> **Your instructions**: Only the lines from the one containing "purple cylinder [400,170,425,207]" to the end of the records belong in the answer; repeat them exactly and drop the pictures.

Data under study below:

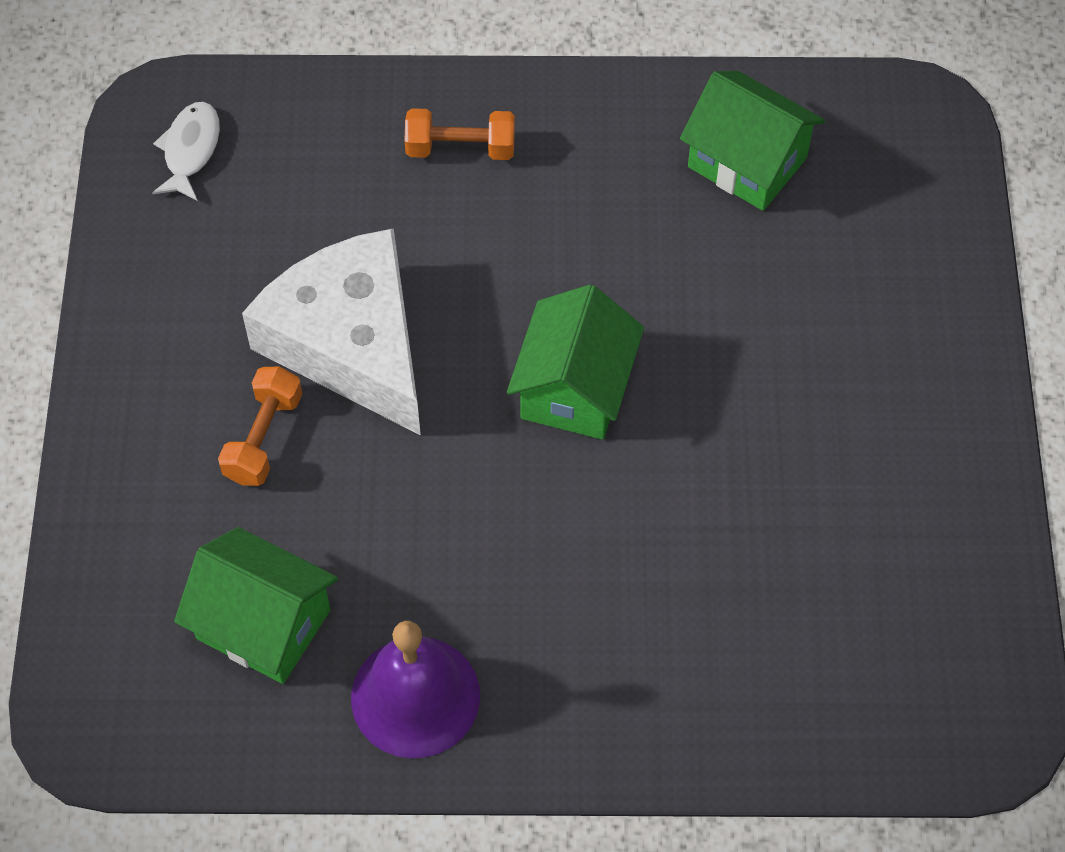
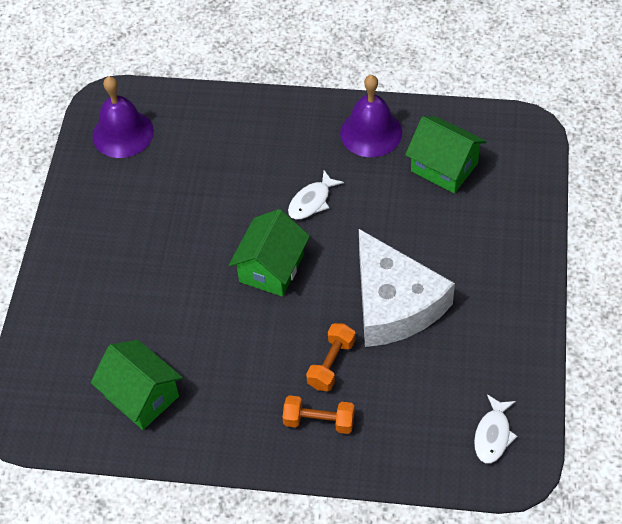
camera: 170 degrees left, 5 degrees down
orange dumbbell [218,366,302,486] -> orange dumbbell moved to [306,323,356,391]
none -> purple bell [92,76,154,158]
none -> white fish [288,170,344,220]

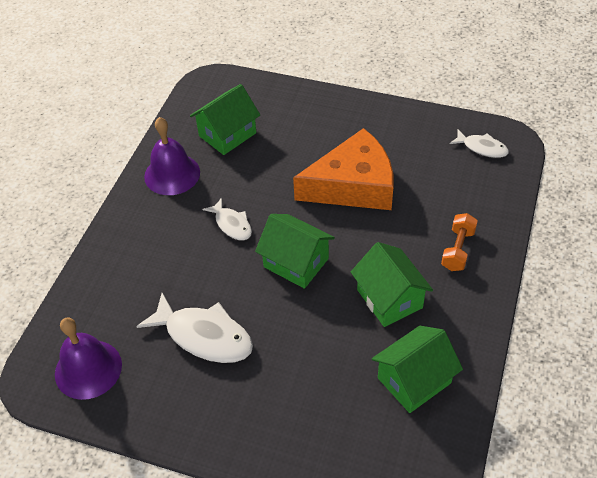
camera: 80 degrees left, 5 degrees down
orange dumbbell [306,323,356,391] -> none
white cheese [359,229,455,347] -> orange cheese [293,128,393,210]
none -> white fish [136,293,253,363]
none -> green house [351,242,433,327]

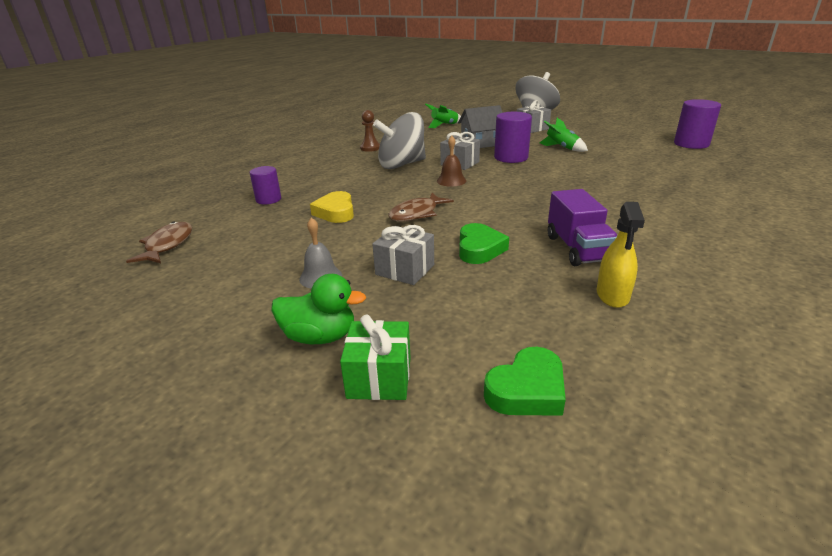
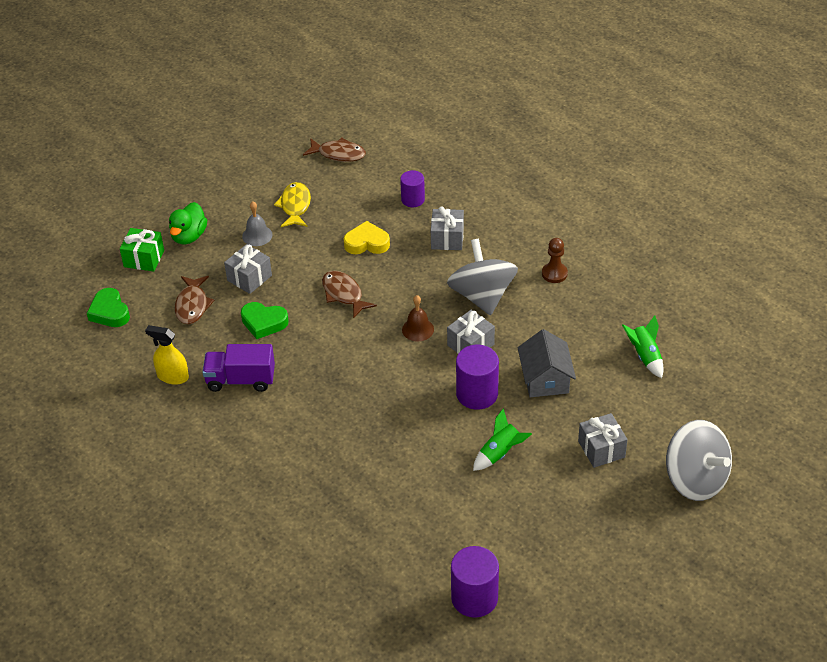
camera: 100 degrees right, 15 degrees up
none -> brown fish [175,276,215,324]
none -> yellow fish [274,182,311,227]
none -> grey gift [431,206,464,250]

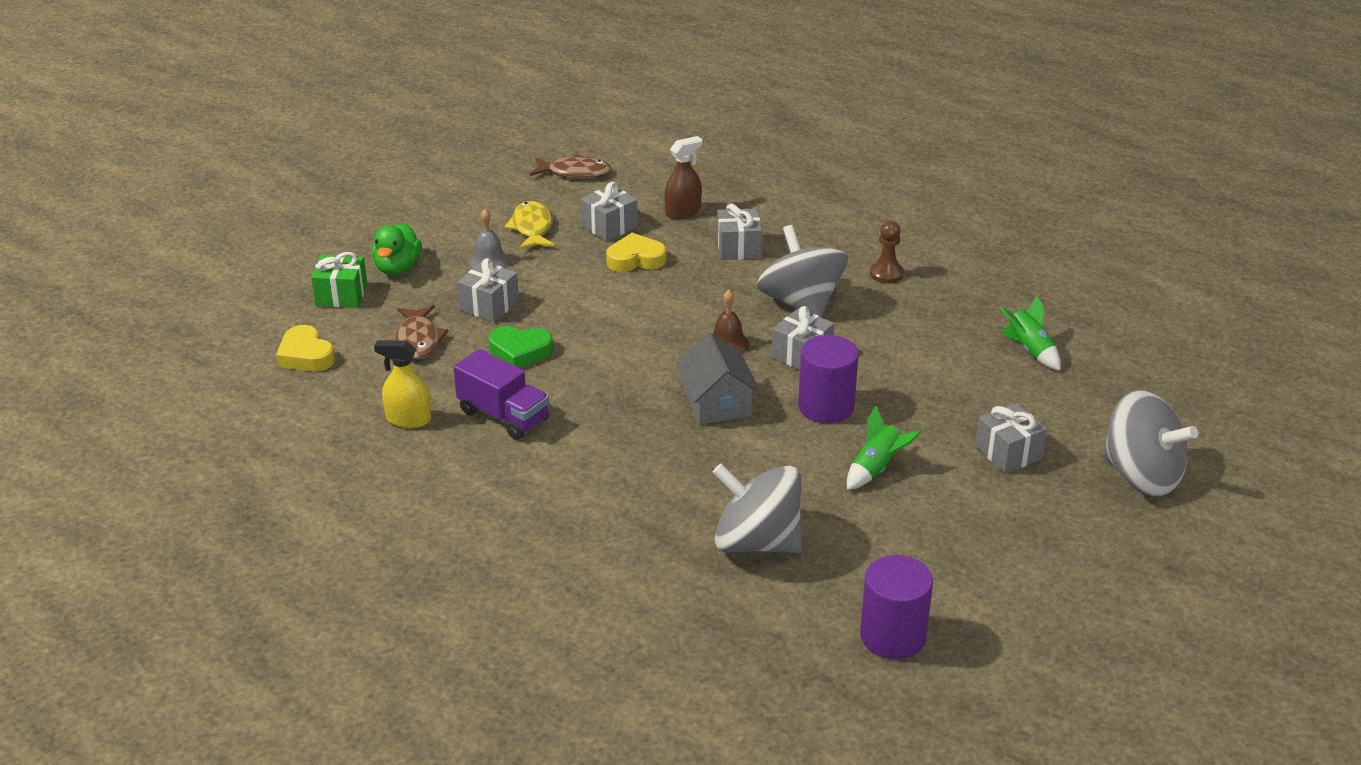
camera: 10 degrees left, 10 degrees down
green heart [87,288,130,327] -> yellow heart [276,325,335,372]
purple truck [202,344,275,392] -> purple truck turned 135 degrees counterclockwise [453,349,549,440]
brown fish [322,271,377,319] -> none
purple cylinder [400,170,425,207] -> brown spray bottle [665,136,702,219]
grey house [518,329,576,397] -> grey house moved to [676,333,760,425]
none -> grey gift [581,182,638,242]
none -> grey spinning top [712,463,802,553]

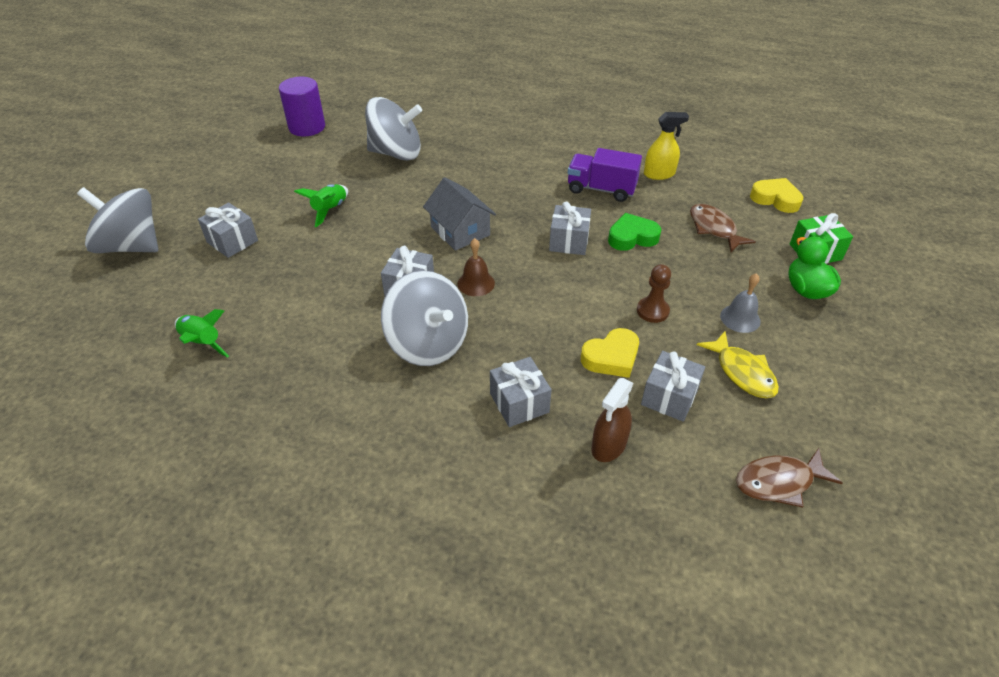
camera: 160 degrees right, 10 degrees up
grey gift [457,258,519,322] -> grey gift moved to [549,202,591,255]
purple cylinder [798,335,859,423] -> none
brown pawn [870,221,904,284] -> brown pawn moved to [637,264,671,323]

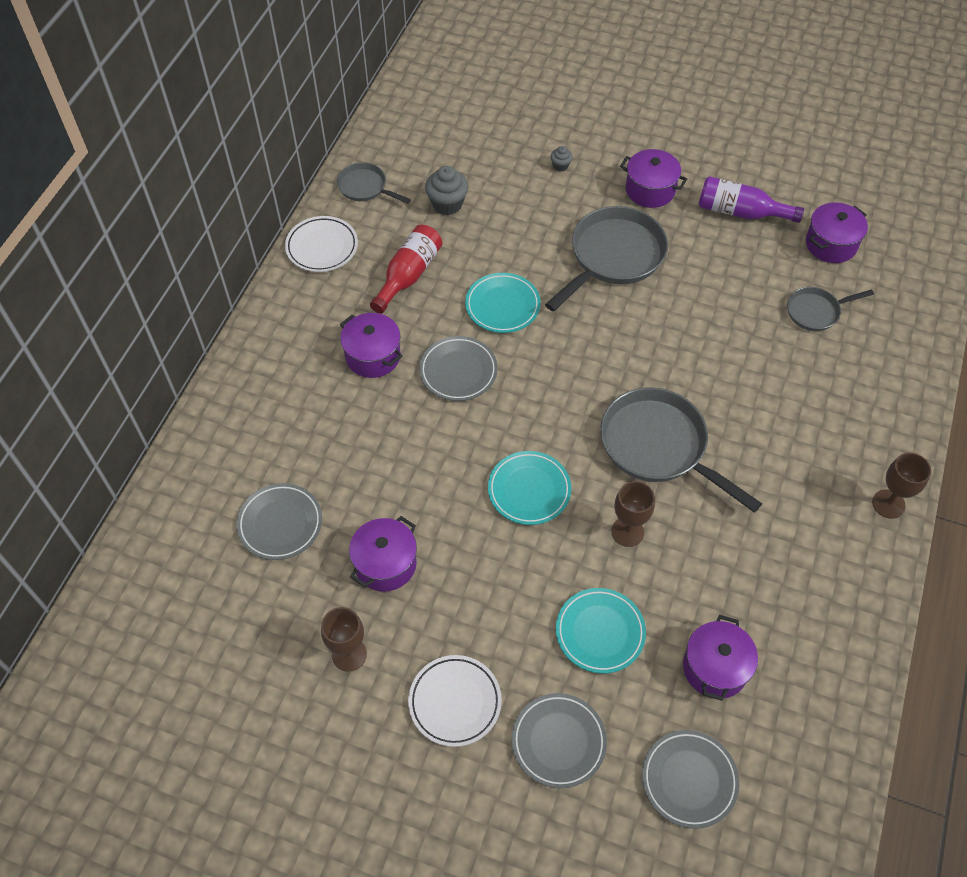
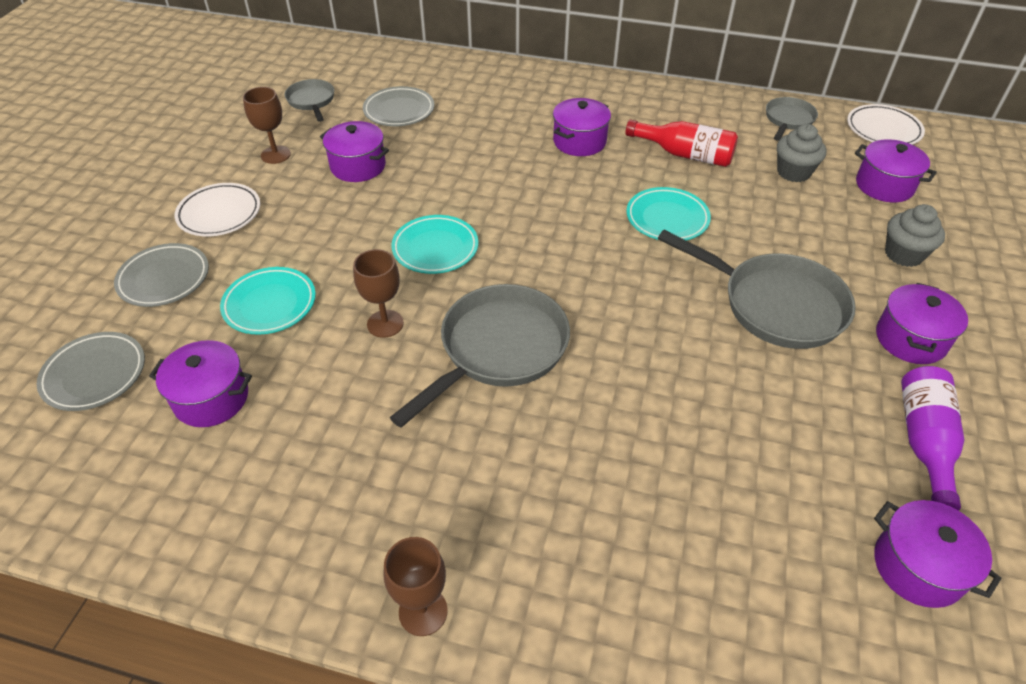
camera: 85 degrees right, 10 degrees down
white plate [285,216,358,272] -> white plate moved to [847,104,925,145]
grey plate [419,336,498,401] -> none
grey cupcake [550,146,573,172] -> grey cupcake [885,204,945,267], size x1.89
grey pan [787,287,874,331] -> grey pan moved to [284,79,334,122]
none -> purple pot [855,139,937,202]

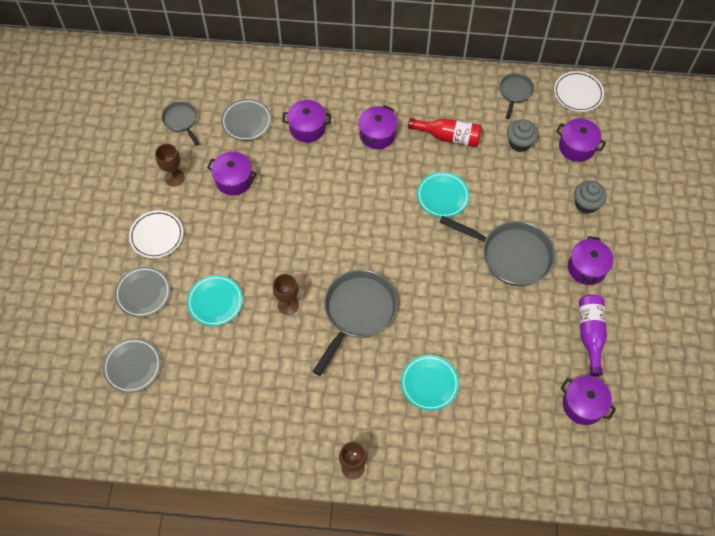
camera: 10 degrees left, 15 degrees up
purple pot [149,340,252,427] -> purple pot moved to [282,100,331,143]
turquoise plate [391,215,478,274] -> turquoise plate moved to [401,355,459,411]

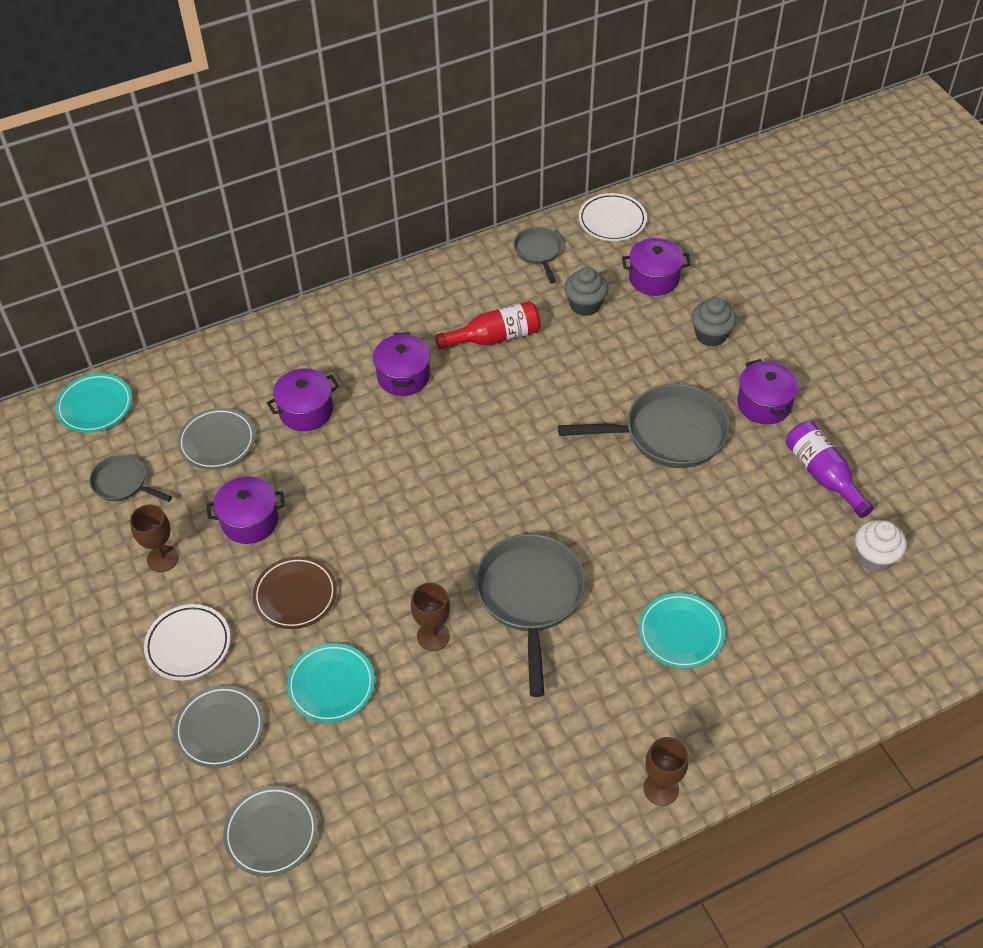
camera: 30 degrees left, 10 degrees down
turquoise plate [417,172,470,218] -> turquoise plate moved to [56,373,132,433]
purple pot [560,376,616,425] -> white cupcake [855,520,907,572]
none -> brown plate [253,556,337,629]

End of Data under study.

> **Output**:
purple cylinder [400,170,425,207] -> brown spray bottle [665,136,702,219]
grey house [518,329,576,397] -> grey house moved to [676,333,760,425]
none -> grey gift [581,182,638,242]
none -> grey spinning top [712,463,802,553]

camera: 160 degrees right, 10 degrees up
grey gift [457,258,519,322] -> grey gift moved to [549,202,591,255]
purple cylinder [798,335,859,423] -> none
brown pawn [870,221,904,284] -> brown pawn moved to [637,264,671,323]

camera: 85 degrees right, 10 degrees down
white plate [285,216,358,272] -> white plate moved to [847,104,925,145]
grey plate [419,336,498,401] -> none
grey cupcake [550,146,573,172] -> grey cupcake [885,204,945,267], size x1.89
grey pan [787,287,874,331] -> grey pan moved to [284,79,334,122]
none -> purple pot [855,139,937,202]

camera: 10 degrees left, 15 degrees up
purple pot [149,340,252,427] -> purple pot moved to [282,100,331,143]
turquoise plate [391,215,478,274] -> turquoise plate moved to [401,355,459,411]

camera: 30 degrees left, 10 degrees down
turquoise plate [417,172,470,218] -> turquoise plate moved to [56,373,132,433]
purple pot [560,376,616,425] -> white cupcake [855,520,907,572]
none -> brown plate [253,556,337,629]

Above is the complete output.